Dataset records
──────

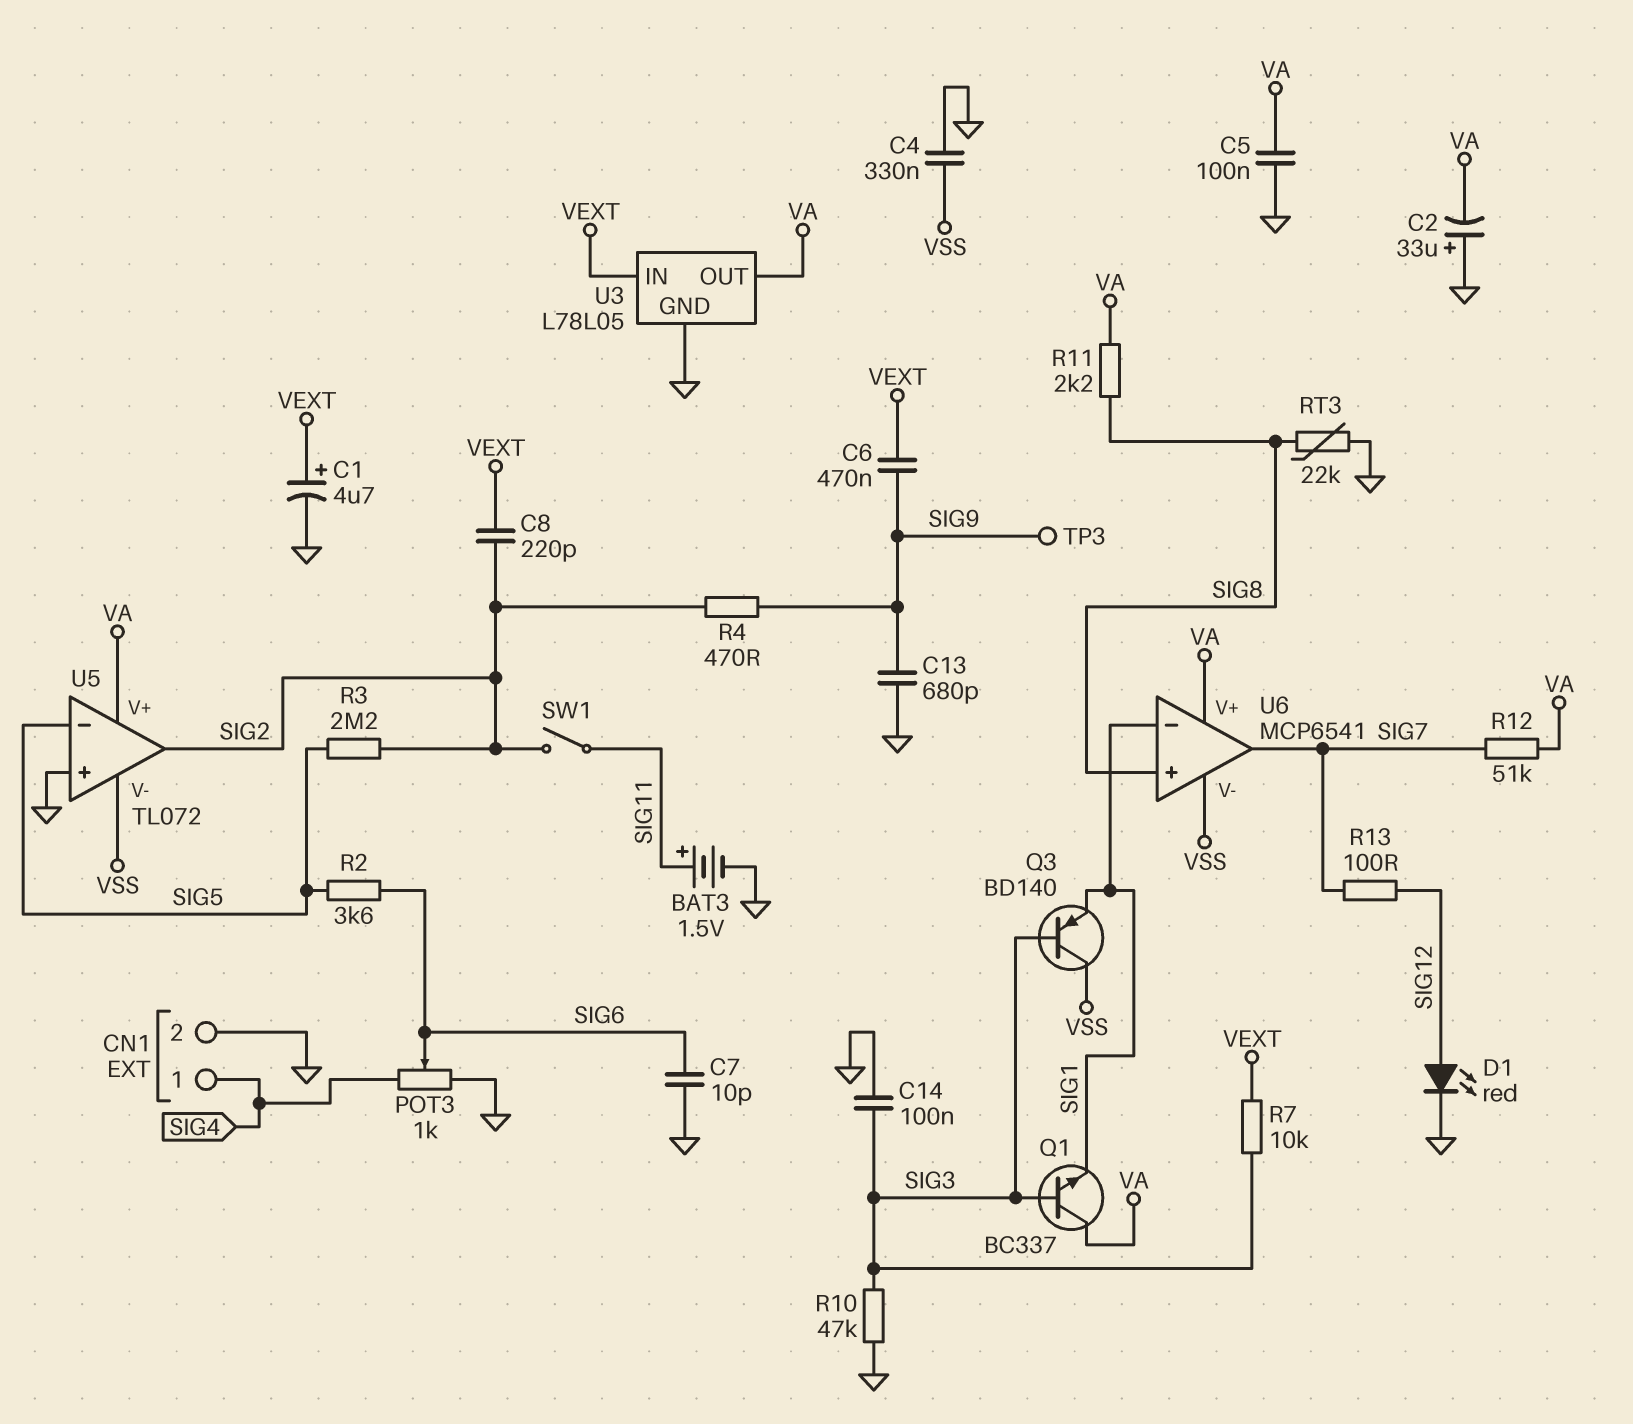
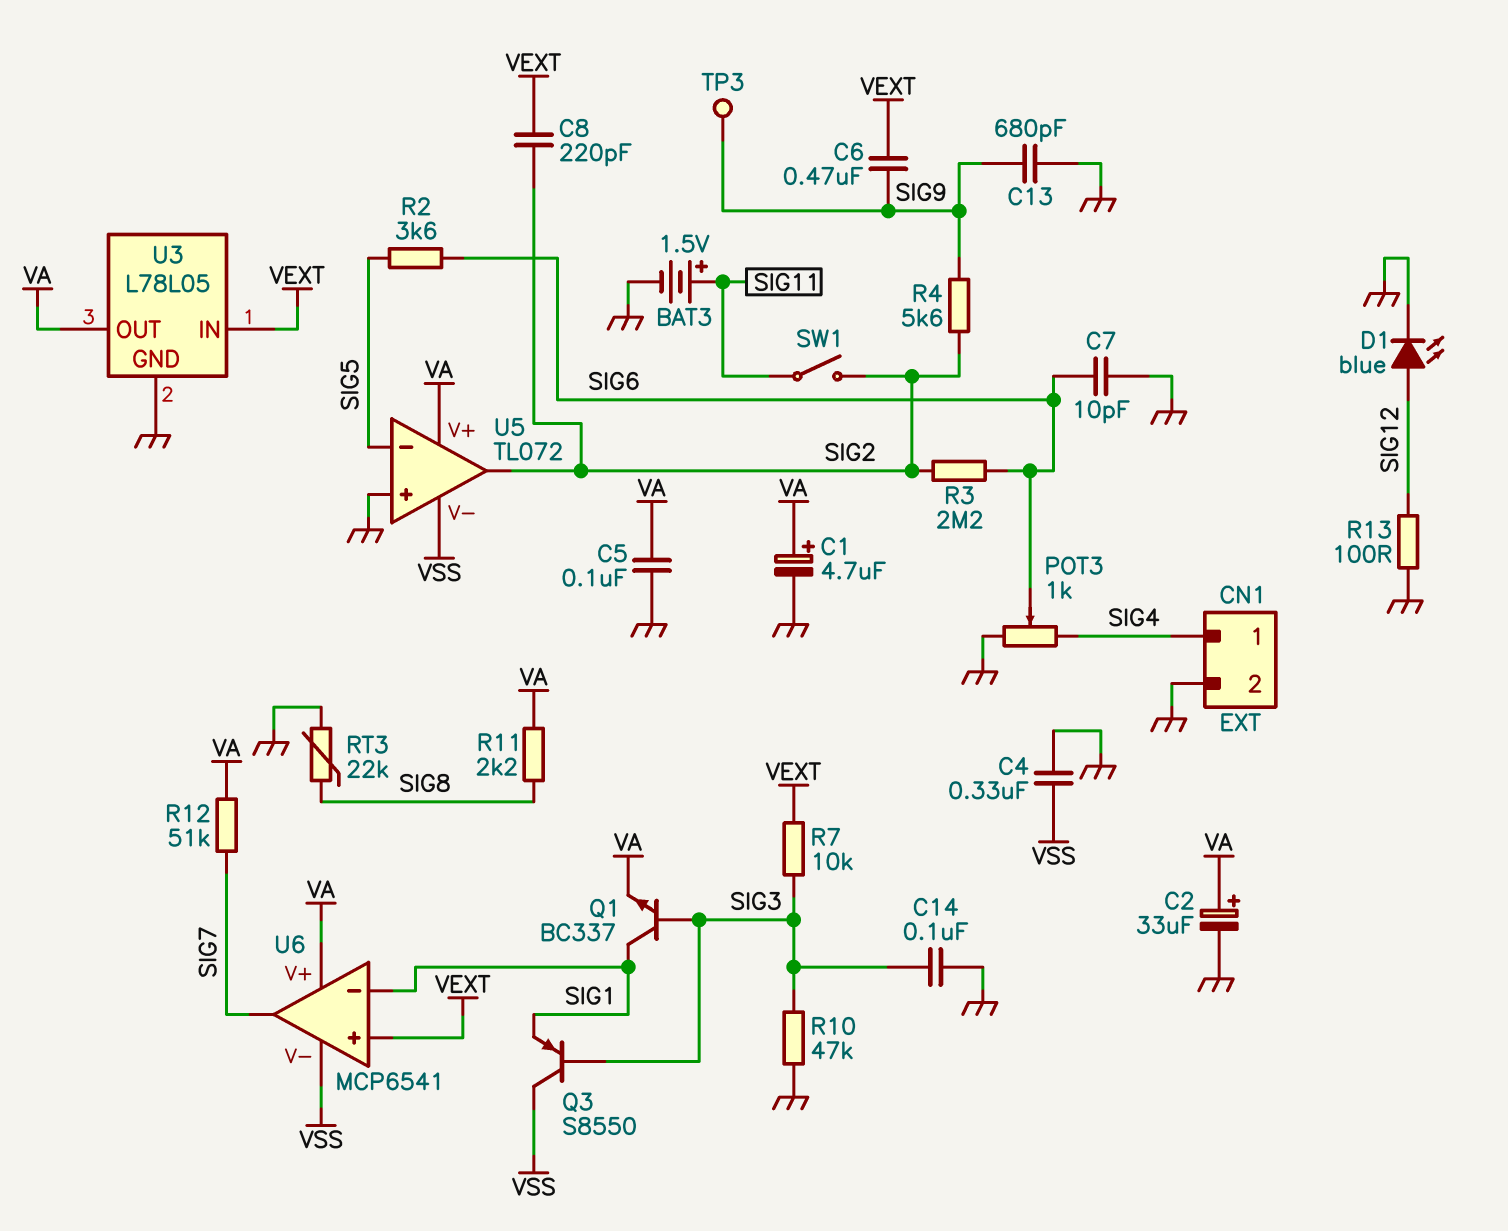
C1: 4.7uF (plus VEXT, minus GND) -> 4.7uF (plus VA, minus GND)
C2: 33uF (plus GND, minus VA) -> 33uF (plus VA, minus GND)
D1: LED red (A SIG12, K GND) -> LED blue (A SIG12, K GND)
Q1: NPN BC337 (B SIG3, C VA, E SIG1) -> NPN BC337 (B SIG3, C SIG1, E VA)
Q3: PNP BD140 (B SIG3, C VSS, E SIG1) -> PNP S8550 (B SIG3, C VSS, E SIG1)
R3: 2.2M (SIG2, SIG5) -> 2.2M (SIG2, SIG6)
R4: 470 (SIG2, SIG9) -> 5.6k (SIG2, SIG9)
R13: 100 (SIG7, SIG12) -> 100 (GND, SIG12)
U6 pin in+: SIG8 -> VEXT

──────

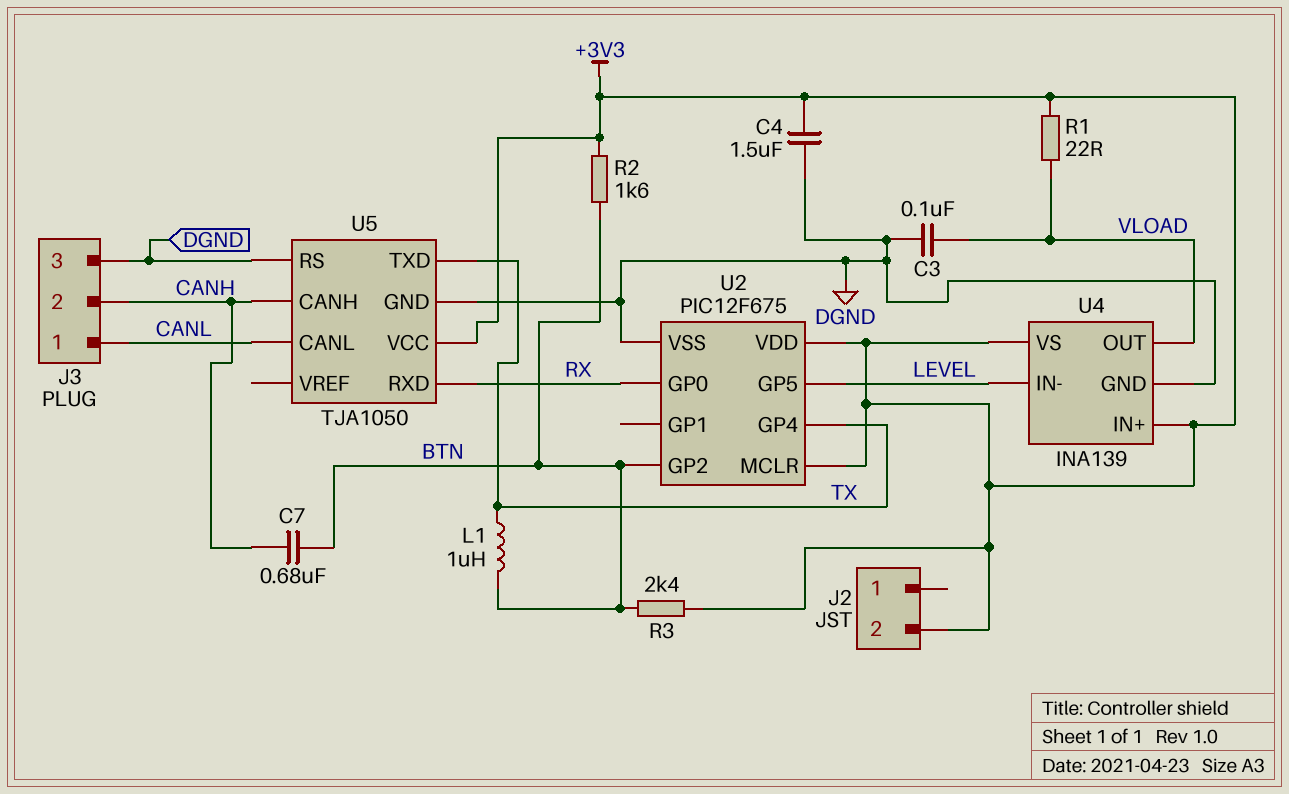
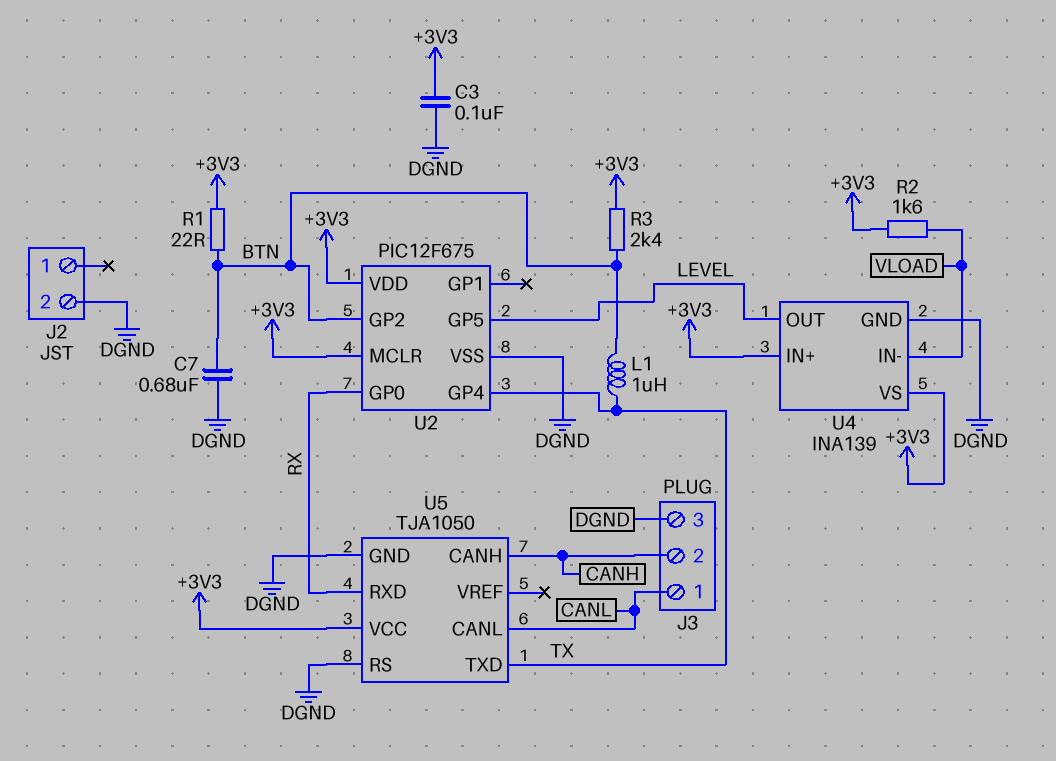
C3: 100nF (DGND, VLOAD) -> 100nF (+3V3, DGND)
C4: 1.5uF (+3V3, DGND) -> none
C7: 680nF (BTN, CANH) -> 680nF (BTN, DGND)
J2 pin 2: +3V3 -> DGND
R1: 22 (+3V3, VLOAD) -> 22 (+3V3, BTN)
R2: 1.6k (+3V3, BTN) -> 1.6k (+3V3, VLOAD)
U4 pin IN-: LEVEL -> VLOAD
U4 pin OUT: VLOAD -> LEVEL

──────

The problem: From the entries, report each line that includes the word "VLOAD".

Task answer:
C3: 100nF (DGND, VLOAD) -> 100nF (+3V3, DGND)
R1: 22 (+3V3, VLOAD) -> 22 (+3V3, BTN)
R2: 1.6k (+3V3, BTN) -> 1.6k (+3V3, VLOAD)
U4 pin IN-: LEVEL -> VLOAD
U4 pin OUT: VLOAD -> LEVEL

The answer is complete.